> [WORK TASK]: After locating the line with "camera: 60 degrees right, 0 degrees up" in the data that follows, return it and every later line exactly, up to and including the line with "(457, 512) = (346, 296): none -> pink wallet".

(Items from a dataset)
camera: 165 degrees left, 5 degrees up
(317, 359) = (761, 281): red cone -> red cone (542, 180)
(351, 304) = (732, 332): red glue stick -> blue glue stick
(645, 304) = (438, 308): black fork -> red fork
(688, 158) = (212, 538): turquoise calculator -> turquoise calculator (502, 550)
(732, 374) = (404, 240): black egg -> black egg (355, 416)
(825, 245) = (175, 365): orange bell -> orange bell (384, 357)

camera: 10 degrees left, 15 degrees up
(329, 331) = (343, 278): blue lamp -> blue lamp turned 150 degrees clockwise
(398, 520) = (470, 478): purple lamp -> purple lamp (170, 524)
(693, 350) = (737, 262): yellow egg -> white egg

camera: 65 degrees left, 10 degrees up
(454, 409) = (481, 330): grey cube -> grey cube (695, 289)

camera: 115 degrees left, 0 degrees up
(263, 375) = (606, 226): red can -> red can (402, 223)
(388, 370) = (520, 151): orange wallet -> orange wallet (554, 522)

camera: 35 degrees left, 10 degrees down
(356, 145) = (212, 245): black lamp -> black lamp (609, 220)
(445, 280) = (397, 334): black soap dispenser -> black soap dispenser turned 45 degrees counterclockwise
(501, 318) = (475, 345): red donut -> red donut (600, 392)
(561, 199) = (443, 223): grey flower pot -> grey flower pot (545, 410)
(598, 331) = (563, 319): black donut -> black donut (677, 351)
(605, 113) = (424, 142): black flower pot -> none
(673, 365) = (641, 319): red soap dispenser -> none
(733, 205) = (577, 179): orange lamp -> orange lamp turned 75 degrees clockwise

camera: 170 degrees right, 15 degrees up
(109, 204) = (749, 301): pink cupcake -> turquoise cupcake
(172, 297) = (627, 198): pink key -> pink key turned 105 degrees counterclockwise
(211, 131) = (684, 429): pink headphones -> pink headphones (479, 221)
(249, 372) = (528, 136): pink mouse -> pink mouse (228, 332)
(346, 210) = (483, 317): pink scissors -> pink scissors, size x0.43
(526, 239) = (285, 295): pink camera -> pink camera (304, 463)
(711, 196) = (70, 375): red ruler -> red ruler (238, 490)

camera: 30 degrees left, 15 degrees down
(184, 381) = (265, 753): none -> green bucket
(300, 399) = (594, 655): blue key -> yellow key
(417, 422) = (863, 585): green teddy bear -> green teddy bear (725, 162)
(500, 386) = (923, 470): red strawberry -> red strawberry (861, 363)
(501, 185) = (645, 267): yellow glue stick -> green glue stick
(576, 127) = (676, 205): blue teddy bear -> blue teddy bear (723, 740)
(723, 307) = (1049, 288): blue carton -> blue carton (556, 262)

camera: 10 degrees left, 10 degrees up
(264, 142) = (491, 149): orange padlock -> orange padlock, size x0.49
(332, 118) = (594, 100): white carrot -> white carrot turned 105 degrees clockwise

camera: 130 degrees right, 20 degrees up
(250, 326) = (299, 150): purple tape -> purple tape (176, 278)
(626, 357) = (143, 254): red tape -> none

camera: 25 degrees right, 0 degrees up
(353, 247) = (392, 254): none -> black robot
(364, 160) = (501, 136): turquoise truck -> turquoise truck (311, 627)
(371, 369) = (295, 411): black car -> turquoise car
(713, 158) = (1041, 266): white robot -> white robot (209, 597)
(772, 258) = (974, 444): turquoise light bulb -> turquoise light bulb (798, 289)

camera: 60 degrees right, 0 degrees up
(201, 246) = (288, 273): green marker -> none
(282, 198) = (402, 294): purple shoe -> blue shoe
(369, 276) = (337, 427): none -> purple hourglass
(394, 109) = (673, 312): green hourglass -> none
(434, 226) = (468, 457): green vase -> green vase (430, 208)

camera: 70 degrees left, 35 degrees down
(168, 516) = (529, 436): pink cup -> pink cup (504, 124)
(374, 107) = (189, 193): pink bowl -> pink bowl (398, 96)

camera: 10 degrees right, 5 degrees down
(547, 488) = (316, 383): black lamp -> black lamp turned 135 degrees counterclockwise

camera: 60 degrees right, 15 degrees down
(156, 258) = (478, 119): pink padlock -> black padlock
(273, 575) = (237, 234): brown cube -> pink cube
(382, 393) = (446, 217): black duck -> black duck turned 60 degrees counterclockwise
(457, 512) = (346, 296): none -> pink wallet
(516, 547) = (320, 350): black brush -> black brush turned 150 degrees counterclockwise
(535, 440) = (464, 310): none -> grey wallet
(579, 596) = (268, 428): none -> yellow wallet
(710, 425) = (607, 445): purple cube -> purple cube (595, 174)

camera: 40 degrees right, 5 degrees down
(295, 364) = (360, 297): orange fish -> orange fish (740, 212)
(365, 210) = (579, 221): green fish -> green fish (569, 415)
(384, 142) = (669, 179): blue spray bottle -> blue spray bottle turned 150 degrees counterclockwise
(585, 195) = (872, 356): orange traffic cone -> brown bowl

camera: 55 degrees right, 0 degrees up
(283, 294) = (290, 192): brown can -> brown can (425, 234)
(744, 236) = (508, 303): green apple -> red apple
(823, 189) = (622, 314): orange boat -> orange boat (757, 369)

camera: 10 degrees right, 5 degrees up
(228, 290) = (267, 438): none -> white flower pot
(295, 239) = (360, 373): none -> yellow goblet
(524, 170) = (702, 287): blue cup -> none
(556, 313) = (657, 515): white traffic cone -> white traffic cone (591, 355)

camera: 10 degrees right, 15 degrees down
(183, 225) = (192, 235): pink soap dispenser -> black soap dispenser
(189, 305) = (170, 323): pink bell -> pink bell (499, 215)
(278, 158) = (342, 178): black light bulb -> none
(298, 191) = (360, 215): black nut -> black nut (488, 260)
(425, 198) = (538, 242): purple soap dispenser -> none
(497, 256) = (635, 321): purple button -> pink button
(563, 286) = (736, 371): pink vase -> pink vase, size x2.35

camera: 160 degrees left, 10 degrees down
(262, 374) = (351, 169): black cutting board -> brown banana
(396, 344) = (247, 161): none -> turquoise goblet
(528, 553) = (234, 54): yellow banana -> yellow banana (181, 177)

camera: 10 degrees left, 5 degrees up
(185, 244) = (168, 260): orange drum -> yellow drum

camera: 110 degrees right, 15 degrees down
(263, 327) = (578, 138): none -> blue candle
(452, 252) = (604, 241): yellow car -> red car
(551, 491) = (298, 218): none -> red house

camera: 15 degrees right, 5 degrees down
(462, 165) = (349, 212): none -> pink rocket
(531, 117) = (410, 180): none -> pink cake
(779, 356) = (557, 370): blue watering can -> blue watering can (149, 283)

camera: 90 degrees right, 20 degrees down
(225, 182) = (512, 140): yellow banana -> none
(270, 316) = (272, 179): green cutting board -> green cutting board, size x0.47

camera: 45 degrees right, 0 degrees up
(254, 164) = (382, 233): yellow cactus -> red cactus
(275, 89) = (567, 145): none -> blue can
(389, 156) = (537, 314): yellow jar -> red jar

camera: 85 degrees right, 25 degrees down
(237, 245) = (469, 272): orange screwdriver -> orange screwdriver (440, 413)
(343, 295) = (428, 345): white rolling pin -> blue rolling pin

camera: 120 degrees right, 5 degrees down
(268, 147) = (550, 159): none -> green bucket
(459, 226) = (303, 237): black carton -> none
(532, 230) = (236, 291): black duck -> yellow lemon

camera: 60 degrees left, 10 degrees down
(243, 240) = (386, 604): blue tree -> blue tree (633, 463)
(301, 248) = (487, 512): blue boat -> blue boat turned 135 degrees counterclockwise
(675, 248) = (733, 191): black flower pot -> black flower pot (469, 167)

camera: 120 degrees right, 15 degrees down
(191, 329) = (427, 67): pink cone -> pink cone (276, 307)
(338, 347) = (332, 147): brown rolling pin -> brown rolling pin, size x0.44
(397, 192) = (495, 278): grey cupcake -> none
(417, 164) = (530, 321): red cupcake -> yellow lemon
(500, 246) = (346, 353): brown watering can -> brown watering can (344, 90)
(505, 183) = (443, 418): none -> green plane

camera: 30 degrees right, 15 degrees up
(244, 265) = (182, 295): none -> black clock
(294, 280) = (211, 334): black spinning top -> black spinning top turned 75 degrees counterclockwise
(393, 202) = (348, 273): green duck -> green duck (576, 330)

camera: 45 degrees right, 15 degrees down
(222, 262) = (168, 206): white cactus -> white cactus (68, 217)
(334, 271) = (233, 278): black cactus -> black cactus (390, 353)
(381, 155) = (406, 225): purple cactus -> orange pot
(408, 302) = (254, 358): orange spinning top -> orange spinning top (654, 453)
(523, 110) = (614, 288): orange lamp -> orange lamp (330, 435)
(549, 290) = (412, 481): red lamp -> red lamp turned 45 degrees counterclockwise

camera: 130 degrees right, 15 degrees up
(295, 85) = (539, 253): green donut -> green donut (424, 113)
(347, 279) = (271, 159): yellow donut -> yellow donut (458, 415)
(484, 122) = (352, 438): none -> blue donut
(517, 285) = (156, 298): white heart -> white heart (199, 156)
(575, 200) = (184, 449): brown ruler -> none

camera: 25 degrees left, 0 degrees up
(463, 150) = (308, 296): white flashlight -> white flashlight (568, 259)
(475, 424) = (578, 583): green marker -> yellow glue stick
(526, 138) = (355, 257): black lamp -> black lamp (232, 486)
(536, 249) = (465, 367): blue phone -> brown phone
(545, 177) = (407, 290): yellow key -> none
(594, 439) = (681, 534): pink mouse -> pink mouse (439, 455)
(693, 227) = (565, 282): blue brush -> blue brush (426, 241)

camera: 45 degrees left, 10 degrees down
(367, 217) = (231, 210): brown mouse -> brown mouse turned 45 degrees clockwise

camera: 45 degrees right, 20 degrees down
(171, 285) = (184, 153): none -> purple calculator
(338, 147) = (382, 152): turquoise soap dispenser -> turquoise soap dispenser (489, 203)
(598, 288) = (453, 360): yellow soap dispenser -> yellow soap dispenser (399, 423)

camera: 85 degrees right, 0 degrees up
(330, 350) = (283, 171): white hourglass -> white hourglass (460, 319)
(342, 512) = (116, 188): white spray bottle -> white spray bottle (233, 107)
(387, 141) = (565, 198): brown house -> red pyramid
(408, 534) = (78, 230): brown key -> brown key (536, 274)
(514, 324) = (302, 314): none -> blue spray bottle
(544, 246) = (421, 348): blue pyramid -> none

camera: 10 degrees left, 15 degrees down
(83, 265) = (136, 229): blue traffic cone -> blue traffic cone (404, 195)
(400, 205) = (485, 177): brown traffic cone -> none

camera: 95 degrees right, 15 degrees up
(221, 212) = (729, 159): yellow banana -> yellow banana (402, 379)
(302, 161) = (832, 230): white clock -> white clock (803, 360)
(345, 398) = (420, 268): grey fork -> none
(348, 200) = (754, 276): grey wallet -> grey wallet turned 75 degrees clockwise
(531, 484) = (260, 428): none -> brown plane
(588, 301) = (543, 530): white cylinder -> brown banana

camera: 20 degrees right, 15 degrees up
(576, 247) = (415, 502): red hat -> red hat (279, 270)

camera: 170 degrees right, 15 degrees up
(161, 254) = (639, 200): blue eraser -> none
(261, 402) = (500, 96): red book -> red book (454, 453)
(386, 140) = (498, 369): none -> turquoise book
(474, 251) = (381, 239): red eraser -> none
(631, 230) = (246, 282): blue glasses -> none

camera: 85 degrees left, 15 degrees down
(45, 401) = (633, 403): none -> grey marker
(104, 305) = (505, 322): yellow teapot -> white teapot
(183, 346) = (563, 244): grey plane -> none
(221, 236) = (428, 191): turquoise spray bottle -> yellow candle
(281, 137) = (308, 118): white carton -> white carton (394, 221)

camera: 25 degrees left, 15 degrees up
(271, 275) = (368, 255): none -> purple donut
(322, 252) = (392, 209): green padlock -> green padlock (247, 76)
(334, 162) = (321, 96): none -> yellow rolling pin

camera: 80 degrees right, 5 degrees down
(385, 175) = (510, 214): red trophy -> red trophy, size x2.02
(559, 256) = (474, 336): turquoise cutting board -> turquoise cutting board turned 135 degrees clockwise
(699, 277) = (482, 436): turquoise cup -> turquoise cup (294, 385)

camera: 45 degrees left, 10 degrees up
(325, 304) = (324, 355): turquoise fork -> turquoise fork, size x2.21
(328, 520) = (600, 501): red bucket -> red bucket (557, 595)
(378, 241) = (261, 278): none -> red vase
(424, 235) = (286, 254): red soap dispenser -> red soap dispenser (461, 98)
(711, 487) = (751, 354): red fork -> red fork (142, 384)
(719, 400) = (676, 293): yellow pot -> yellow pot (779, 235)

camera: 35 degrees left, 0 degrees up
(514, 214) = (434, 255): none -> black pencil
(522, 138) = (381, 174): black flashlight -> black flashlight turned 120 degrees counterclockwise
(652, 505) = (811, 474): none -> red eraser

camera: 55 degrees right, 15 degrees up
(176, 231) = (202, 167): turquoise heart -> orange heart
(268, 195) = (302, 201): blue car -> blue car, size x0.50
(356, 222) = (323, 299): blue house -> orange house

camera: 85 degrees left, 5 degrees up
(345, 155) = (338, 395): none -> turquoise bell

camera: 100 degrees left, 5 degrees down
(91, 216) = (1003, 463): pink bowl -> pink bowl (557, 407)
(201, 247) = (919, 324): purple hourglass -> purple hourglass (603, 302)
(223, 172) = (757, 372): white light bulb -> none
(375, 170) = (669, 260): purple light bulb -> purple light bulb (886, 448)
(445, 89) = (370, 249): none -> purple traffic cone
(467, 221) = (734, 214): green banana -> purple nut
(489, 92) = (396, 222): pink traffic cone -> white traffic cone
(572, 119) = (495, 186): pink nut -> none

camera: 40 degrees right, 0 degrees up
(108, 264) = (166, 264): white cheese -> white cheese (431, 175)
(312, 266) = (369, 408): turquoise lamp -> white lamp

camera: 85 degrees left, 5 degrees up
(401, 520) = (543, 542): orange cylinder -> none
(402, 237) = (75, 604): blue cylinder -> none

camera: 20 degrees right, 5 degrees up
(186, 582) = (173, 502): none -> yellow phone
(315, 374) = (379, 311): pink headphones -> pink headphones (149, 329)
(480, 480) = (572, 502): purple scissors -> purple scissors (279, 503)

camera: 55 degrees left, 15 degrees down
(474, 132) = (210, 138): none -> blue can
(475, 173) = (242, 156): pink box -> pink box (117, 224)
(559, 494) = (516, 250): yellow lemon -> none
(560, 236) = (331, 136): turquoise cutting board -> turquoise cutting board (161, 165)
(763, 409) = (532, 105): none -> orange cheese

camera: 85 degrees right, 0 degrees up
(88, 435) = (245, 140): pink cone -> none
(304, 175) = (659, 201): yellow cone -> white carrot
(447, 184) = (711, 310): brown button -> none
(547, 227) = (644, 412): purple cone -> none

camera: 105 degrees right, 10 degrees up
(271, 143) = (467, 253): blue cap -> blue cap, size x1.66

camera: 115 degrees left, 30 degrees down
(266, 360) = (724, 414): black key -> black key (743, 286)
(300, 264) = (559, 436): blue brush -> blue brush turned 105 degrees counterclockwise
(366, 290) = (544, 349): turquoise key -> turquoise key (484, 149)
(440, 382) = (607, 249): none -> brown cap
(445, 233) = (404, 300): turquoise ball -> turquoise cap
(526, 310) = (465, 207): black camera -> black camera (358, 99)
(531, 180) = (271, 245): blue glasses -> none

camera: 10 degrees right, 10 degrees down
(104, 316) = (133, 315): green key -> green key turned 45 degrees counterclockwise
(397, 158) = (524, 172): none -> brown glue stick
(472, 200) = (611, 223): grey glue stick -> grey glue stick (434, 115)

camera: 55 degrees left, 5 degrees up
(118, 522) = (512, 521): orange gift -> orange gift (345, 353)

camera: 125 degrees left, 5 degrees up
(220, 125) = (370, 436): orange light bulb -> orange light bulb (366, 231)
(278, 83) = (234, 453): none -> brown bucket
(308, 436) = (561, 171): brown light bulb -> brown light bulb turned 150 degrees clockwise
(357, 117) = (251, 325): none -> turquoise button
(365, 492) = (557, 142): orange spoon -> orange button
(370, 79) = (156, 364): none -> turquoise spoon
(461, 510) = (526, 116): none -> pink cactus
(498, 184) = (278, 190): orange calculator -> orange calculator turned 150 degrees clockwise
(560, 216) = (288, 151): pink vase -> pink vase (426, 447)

> [FINAL ANSWER]:
camera: 60 degrees right, 0 degrees up
(201, 246) = (288, 273): green marker -> none
(282, 198) = (402, 294): purple shoe -> blue shoe
(369, 276) = (337, 427): none -> purple hourglass
(394, 109) = (673, 312): green hourglass -> none
(434, 226) = (468, 457): green vase -> green vase (430, 208)

camera: 70 degrees left, 35 degrees down
(168, 516) = (529, 436): pink cup -> pink cup (504, 124)
(374, 107) = (189, 193): pink bowl -> pink bowl (398, 96)

camera: 10 degrees right, 5 degrees down
(547, 488) = (316, 383): black lamp -> black lamp turned 135 degrees counterclockwise

camera: 60 degrees right, 15 degrees down
(156, 258) = (478, 119): pink padlock -> black padlock
(273, 575) = (237, 234): brown cube -> pink cube
(382, 393) = (446, 217): black duck -> black duck turned 60 degrees counterclockwise
(457, 512) = (346, 296): none -> pink wallet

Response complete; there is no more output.